___ EXERCISE DATA

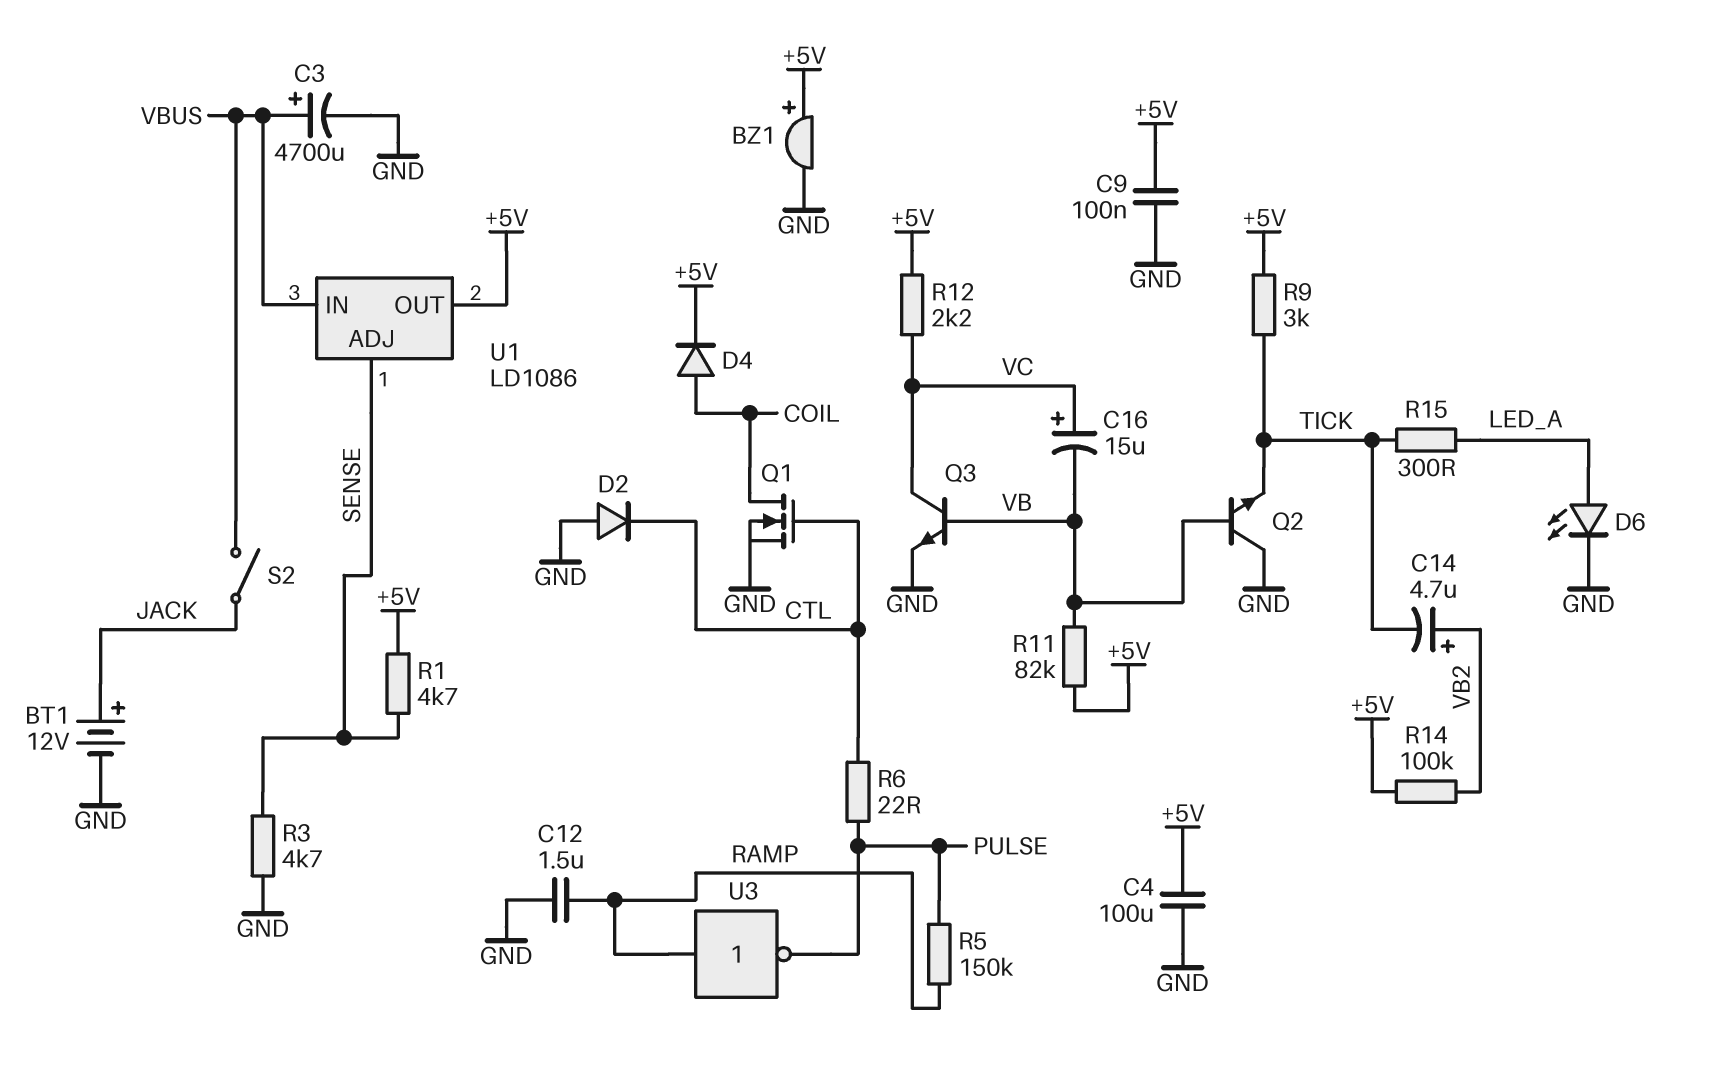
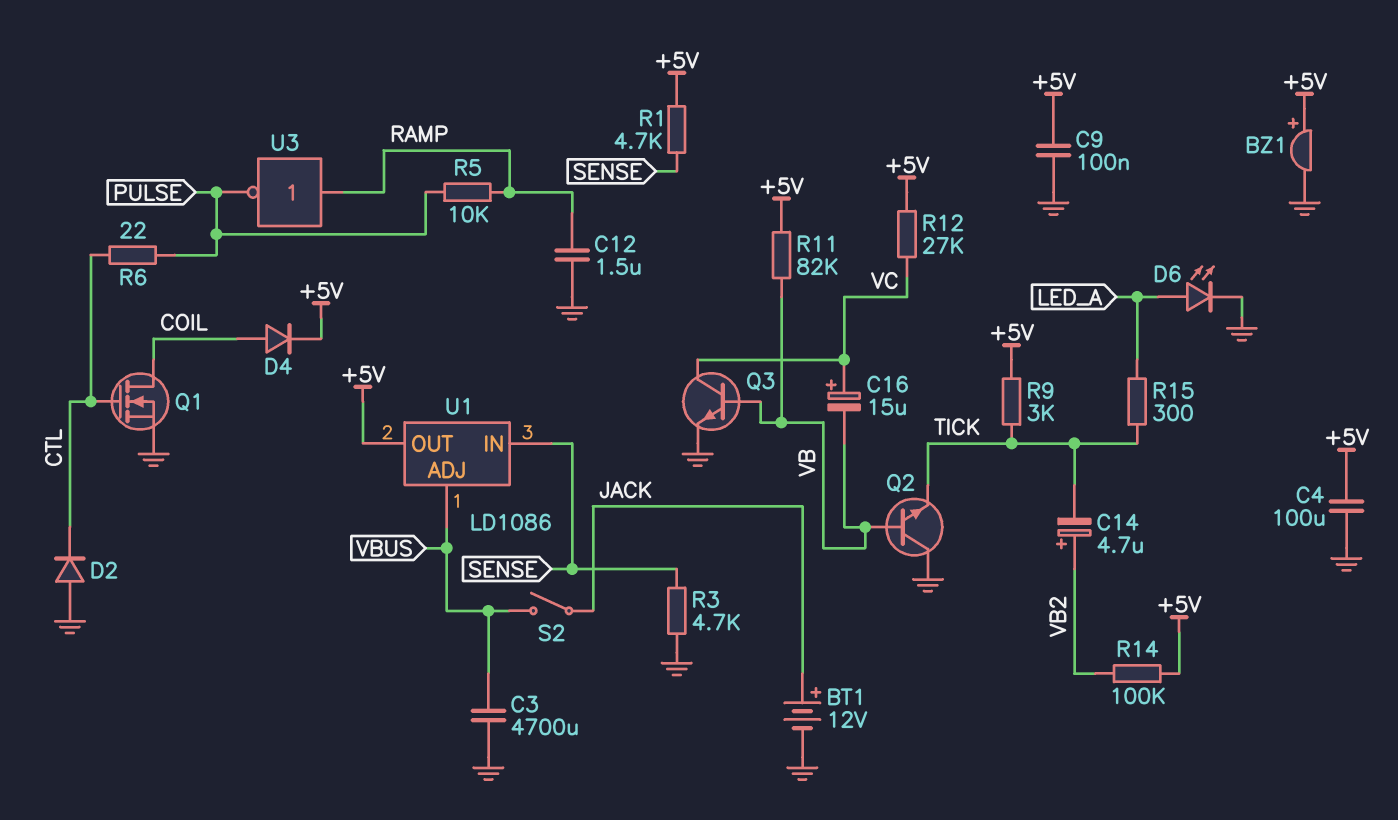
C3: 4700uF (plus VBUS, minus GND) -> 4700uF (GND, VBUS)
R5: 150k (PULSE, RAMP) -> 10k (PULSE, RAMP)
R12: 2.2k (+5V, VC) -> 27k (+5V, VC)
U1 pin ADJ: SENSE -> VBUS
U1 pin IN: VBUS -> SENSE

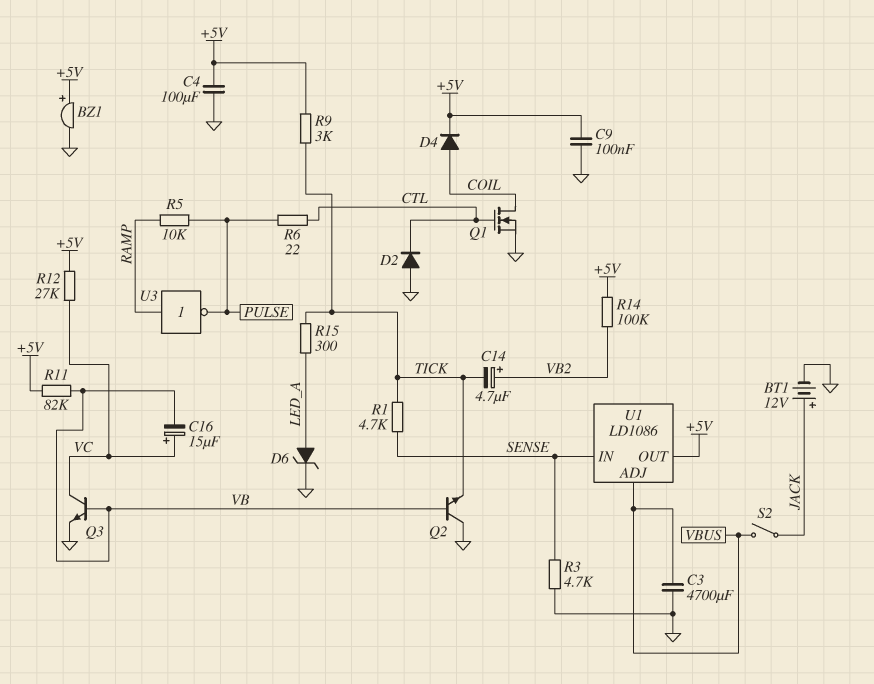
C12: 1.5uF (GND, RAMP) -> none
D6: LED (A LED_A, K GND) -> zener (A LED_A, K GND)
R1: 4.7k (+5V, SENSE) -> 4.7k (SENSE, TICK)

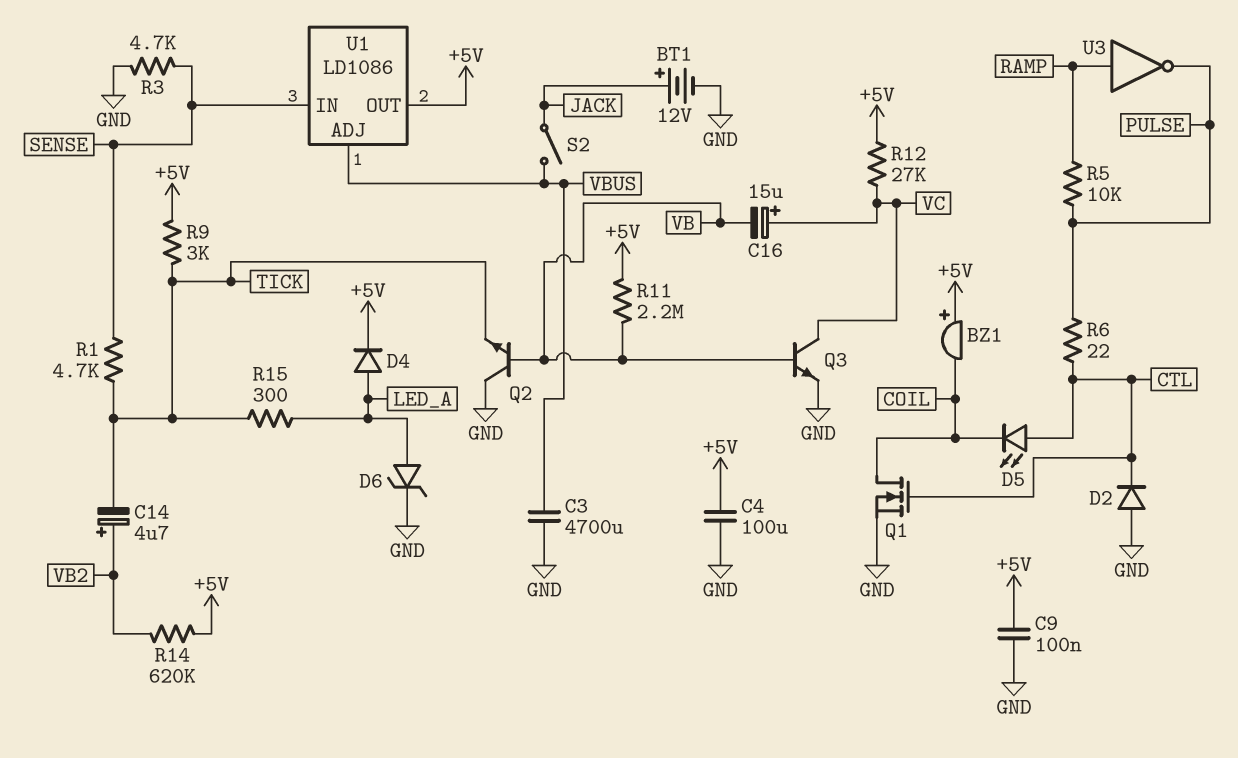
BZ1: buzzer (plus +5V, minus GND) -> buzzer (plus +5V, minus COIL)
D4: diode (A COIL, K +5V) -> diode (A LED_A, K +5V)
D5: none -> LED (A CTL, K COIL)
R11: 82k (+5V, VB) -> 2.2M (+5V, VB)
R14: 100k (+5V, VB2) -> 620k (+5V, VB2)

______

* _AIM OF THE EXERCISE_: The pictures are not wanted, but every line of the listing should be duplicated exactly.

* _SOLUTION TO THIS PROBLEM_:
C3: 4700uF (plus VBUS, minus GND) -> 4700uF (GND, VBUS)
R5: 150k (PULSE, RAMP) -> 10k (PULSE, RAMP)
R12: 2.2k (+5V, VC) -> 27k (+5V, VC)
U1 pin ADJ: SENSE -> VBUS
U1 pin IN: VBUS -> SENSE

C12: 1.5uF (GND, RAMP) -> none
D6: LED (A LED_A, K GND) -> zener (A LED_A, K GND)
R1: 4.7k (+5V, SENSE) -> 4.7k (SENSE, TICK)

BZ1: buzzer (plus +5V, minus GND) -> buzzer (plus +5V, minus COIL)
D4: diode (A COIL, K +5V) -> diode (A LED_A, K +5V)
D5: none -> LED (A CTL, K COIL)
R11: 82k (+5V, VB) -> 2.2M (+5V, VB)
R14: 100k (+5V, VB2) -> 620k (+5V, VB2)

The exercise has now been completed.